▶ WORK TO COMPLETE:
Copy out the listing that follows in its entirety, keeping it exactly the same.

▶ INPUT DATA:
········

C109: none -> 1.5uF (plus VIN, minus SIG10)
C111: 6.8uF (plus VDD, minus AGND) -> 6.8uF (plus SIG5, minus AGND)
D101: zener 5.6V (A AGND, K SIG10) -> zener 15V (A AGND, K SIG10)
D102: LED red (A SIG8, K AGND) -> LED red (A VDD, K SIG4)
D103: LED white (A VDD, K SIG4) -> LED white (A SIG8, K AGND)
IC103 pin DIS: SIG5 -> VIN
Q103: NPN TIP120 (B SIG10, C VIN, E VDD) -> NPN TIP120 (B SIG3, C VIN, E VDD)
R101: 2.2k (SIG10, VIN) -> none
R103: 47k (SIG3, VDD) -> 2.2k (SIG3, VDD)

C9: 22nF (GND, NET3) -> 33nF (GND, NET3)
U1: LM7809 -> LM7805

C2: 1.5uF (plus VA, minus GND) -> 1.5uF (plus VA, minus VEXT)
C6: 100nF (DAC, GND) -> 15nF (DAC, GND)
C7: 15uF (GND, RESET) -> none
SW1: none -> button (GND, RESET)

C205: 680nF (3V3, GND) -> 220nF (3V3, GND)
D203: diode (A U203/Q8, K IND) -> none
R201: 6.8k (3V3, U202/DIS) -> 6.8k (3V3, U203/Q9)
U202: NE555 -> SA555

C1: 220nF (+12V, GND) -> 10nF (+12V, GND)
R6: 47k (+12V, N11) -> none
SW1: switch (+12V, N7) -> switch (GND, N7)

········

▶ ANSWER TO THIS EXERCISE:
C109: none -> 1.5uF (plus VIN, minus SIG10)
C111: 6.8uF (plus VDD, minus AGND) -> 6.8uF (plus SIG5, minus AGND)
D101: zener 5.6V (A AGND, K SIG10) -> zener 15V (A AGND, K SIG10)
D102: LED red (A SIG8, K AGND) -> LED red (A VDD, K SIG4)
D103: LED white (A VDD, K SIG4) -> LED white (A SIG8, K AGND)
IC103 pin DIS: SIG5 -> VIN
Q103: NPN TIP120 (B SIG10, C VIN, E VDD) -> NPN TIP120 (B SIG3, C VIN, E VDD)
R101: 2.2k (SIG10, VIN) -> none
R103: 47k (SIG3, VDD) -> 2.2k (SIG3, VDD)

C9: 22nF (GND, NET3) -> 33nF (GND, NET3)
U1: LM7809 -> LM7805

C2: 1.5uF (plus VA, minus GND) -> 1.5uF (plus VA, minus VEXT)
C6: 100nF (DAC, GND) -> 15nF (DAC, GND)
C7: 15uF (GND, RESET) -> none
SW1: none -> button (GND, RESET)

C205: 680nF (3V3, GND) -> 220nF (3V3, GND)
D203: diode (A U203/Q8, K IND) -> none
R201: 6.8k (3V3, U202/DIS) -> 6.8k (3V3, U203/Q9)
U202: NE555 -> SA555

C1: 220nF (+12V, GND) -> 10nF (+12V, GND)
R6: 47k (+12V, N11) -> none
SW1: switch (+12V, N7) -> switch (GND, N7)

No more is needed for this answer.